Output each record in full, exactly as it stands.

*** DATA EXCERPTS

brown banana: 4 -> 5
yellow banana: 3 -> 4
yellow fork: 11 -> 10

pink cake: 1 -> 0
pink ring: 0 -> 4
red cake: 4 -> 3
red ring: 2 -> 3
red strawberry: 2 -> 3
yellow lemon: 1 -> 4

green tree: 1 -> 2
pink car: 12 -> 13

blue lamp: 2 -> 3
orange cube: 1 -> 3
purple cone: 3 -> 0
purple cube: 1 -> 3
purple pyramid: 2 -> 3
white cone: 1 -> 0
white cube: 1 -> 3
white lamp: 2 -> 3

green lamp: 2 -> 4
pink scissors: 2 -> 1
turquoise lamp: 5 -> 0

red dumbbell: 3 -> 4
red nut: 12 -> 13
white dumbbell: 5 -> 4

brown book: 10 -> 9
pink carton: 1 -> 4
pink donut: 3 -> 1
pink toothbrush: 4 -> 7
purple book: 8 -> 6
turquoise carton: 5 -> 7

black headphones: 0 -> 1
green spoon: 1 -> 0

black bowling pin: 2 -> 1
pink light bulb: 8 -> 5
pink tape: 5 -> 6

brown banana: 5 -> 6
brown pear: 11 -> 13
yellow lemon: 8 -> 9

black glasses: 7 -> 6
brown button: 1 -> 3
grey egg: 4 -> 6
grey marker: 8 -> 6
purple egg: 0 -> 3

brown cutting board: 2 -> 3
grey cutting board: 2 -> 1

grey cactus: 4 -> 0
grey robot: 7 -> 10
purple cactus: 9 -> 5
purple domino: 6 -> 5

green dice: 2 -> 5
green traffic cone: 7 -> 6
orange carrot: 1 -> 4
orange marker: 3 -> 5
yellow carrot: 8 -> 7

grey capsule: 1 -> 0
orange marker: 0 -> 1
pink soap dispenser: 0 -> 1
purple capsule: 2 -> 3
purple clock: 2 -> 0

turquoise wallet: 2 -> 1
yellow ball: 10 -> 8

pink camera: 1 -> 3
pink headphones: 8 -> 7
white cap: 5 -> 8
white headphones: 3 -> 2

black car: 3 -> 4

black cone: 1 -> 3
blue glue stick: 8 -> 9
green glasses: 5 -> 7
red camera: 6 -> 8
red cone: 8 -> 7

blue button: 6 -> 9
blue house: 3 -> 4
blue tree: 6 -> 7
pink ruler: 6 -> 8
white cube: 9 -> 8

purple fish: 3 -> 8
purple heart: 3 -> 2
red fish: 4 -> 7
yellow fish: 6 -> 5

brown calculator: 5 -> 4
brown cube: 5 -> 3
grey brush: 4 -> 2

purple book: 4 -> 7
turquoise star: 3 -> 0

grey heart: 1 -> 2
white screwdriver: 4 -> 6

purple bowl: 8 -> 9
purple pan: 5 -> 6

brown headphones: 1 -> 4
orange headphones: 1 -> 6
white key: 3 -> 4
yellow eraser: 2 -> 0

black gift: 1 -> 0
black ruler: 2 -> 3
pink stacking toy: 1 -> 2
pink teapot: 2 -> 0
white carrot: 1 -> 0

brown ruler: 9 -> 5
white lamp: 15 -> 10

******

(RESULT OF THE TASK):
brown banana: 4 -> 5
yellow banana: 3 -> 4
yellow fork: 11 -> 10

pink cake: 1 -> 0
pink ring: 0 -> 4
red cake: 4 -> 3
red ring: 2 -> 3
red strawberry: 2 -> 3
yellow lemon: 1 -> 4

green tree: 1 -> 2
pink car: 12 -> 13

blue lamp: 2 -> 3
orange cube: 1 -> 3
purple cone: 3 -> 0
purple cube: 1 -> 3
purple pyramid: 2 -> 3
white cone: 1 -> 0
white cube: 1 -> 3
white lamp: 2 -> 3

green lamp: 2 -> 4
pink scissors: 2 -> 1
turquoise lamp: 5 -> 0

red dumbbell: 3 -> 4
red nut: 12 -> 13
white dumbbell: 5 -> 4

brown book: 10 -> 9
pink carton: 1 -> 4
pink donut: 3 -> 1
pink toothbrush: 4 -> 7
purple book: 8 -> 6
turquoise carton: 5 -> 7

black headphones: 0 -> 1
green spoon: 1 -> 0

black bowling pin: 2 -> 1
pink light bulb: 8 -> 5
pink tape: 5 -> 6

brown banana: 5 -> 6
brown pear: 11 -> 13
yellow lemon: 8 -> 9

black glasses: 7 -> 6
brown button: 1 -> 3
grey egg: 4 -> 6
grey marker: 8 -> 6
purple egg: 0 -> 3

brown cutting board: 2 -> 3
grey cutting board: 2 -> 1

grey cactus: 4 -> 0
grey robot: 7 -> 10
purple cactus: 9 -> 5
purple domino: 6 -> 5

green dice: 2 -> 5
green traffic cone: 7 -> 6
orange carrot: 1 -> 4
orange marker: 3 -> 5
yellow carrot: 8 -> 7

grey capsule: 1 -> 0
orange marker: 0 -> 1
pink soap dispenser: 0 -> 1
purple capsule: 2 -> 3
purple clock: 2 -> 0

turquoise wallet: 2 -> 1
yellow ball: 10 -> 8

pink camera: 1 -> 3
pink headphones: 8 -> 7
white cap: 5 -> 8
white headphones: 3 -> 2

black car: 3 -> 4

black cone: 1 -> 3
blue glue stick: 8 -> 9
green glasses: 5 -> 7
red camera: 6 -> 8
red cone: 8 -> 7

blue button: 6 -> 9
blue house: 3 -> 4
blue tree: 6 -> 7
pink ruler: 6 -> 8
white cube: 9 -> 8

purple fish: 3 -> 8
purple heart: 3 -> 2
red fish: 4 -> 7
yellow fish: 6 -> 5

brown calculator: 5 -> 4
brown cube: 5 -> 3
grey brush: 4 -> 2

purple book: 4 -> 7
turquoise star: 3 -> 0

grey heart: 1 -> 2
white screwdriver: 4 -> 6

purple bowl: 8 -> 9
purple pan: 5 -> 6

brown headphones: 1 -> 4
orange headphones: 1 -> 6
white key: 3 -> 4
yellow eraser: 2 -> 0

black gift: 1 -> 0
black ruler: 2 -> 3
pink stacking toy: 1 -> 2
pink teapot: 2 -> 0
white carrot: 1 -> 0

brown ruler: 9 -> 5
white lamp: 15 -> 10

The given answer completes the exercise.